(Data provided)

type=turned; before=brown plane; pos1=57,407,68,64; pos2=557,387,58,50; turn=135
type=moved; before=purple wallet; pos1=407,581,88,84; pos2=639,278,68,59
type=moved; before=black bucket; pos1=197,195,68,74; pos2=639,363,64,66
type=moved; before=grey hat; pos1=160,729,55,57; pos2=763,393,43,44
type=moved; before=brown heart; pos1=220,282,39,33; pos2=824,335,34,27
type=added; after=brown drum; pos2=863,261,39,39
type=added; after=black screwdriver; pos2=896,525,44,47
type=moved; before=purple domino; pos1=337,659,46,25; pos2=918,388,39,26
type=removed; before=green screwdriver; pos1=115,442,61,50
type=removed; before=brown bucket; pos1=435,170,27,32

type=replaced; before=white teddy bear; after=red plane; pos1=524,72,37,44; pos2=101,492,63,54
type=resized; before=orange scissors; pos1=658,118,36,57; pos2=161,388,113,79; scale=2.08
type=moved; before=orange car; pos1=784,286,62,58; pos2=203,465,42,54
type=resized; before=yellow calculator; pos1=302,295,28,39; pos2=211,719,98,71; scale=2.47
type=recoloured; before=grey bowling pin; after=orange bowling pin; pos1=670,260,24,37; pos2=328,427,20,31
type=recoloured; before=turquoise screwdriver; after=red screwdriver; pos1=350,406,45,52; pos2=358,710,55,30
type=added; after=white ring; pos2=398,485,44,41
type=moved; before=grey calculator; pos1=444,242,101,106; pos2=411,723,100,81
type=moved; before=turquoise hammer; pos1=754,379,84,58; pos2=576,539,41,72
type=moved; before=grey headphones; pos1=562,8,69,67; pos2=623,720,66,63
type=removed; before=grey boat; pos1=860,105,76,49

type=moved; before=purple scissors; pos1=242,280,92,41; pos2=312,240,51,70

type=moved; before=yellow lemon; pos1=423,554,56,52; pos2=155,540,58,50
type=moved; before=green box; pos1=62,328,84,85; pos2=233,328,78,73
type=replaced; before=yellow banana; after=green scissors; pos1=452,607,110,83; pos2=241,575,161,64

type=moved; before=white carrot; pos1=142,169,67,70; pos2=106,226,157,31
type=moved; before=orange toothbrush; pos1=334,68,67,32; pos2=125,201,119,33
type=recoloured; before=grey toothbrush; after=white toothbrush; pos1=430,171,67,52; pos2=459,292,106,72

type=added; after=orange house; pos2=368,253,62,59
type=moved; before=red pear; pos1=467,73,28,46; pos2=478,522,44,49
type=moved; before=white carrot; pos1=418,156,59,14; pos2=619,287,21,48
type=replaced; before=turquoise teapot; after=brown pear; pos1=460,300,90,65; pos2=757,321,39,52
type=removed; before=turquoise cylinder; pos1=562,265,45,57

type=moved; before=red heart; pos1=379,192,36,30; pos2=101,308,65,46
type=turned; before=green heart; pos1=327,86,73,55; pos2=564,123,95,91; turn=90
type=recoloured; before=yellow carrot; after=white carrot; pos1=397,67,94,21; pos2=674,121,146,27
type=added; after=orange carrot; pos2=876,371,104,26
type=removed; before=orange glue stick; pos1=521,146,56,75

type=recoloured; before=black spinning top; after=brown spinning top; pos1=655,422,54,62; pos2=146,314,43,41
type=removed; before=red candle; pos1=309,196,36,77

(End Data provided)

■ **Task**:
Set down the entries again exactly as they are.

■ **Completed exercise**:
type=turned; before=brown plane; pos1=57,407,68,64; pos2=557,387,58,50; turn=135
type=moved; before=purple wallet; pos1=407,581,88,84; pos2=639,278,68,59
type=moved; before=black bucket; pos1=197,195,68,74; pos2=639,363,64,66
type=moved; before=grey hat; pos1=160,729,55,57; pos2=763,393,43,44
type=moved; before=brown heart; pos1=220,282,39,33; pos2=824,335,34,27
type=added; after=brown drum; pos2=863,261,39,39
type=added; after=black screwdriver; pos2=896,525,44,47
type=moved; before=purple domino; pos1=337,659,46,25; pos2=918,388,39,26
type=removed; before=green screwdriver; pos1=115,442,61,50
type=removed; before=brown bucket; pos1=435,170,27,32

type=replaced; before=white teddy bear; after=red plane; pos1=524,72,37,44; pos2=101,492,63,54
type=resized; before=orange scissors; pos1=658,118,36,57; pos2=161,388,113,79; scale=2.08
type=moved; before=orange car; pos1=784,286,62,58; pos2=203,465,42,54
type=resized; before=yellow calculator; pos1=302,295,28,39; pos2=211,719,98,71; scale=2.47
type=recoloured; before=grey bowling pin; after=orange bowling pin; pos1=670,260,24,37; pos2=328,427,20,31
type=recoloured; before=turquoise screwdriver; after=red screwdriver; pos1=350,406,45,52; pos2=358,710,55,30
type=added; after=white ring; pos2=398,485,44,41
type=moved; before=grey calculator; pos1=444,242,101,106; pos2=411,723,100,81
type=moved; before=turquoise hammer; pos1=754,379,84,58; pos2=576,539,41,72
type=moved; before=grey headphones; pos1=562,8,69,67; pos2=623,720,66,63
type=removed; before=grey boat; pos1=860,105,76,49

type=moved; before=purple scissors; pos1=242,280,92,41; pos2=312,240,51,70

type=moved; before=yellow lemon; pos1=423,554,56,52; pos2=155,540,58,50
type=moved; before=green box; pos1=62,328,84,85; pos2=233,328,78,73
type=replaced; before=yellow banana; after=green scissors; pos1=452,607,110,83; pos2=241,575,161,64

type=moved; before=white carrot; pos1=142,169,67,70; pos2=106,226,157,31
type=moved; before=orange toothbrush; pos1=334,68,67,32; pos2=125,201,119,33
type=recoloured; before=grey toothbrush; after=white toothbrush; pos1=430,171,67,52; pos2=459,292,106,72

type=added; after=orange house; pos2=368,253,62,59
type=moved; before=red pear; pos1=467,73,28,46; pos2=478,522,44,49
type=moved; before=white carrot; pos1=418,156,59,14; pos2=619,287,21,48
type=replaced; before=turquoise teapot; after=brown pear; pos1=460,300,90,65; pos2=757,321,39,52
type=removed; before=turquoise cylinder; pos1=562,265,45,57

type=moved; before=red heart; pos1=379,192,36,30; pos2=101,308,65,46
type=turned; before=green heart; pos1=327,86,73,55; pos2=564,123,95,91; turn=90
type=recoloured; before=yellow carrot; after=white carrot; pos1=397,67,94,21; pos2=674,121,146,27
type=added; after=orange carrot; pos2=876,371,104,26
type=removed; before=orange glue stick; pos1=521,146,56,75

type=recoloured; before=black spinning top; after=brown spinning top; pos1=655,422,54,62; pos2=146,314,43,41
type=removed; before=red candle; pos1=309,196,36,77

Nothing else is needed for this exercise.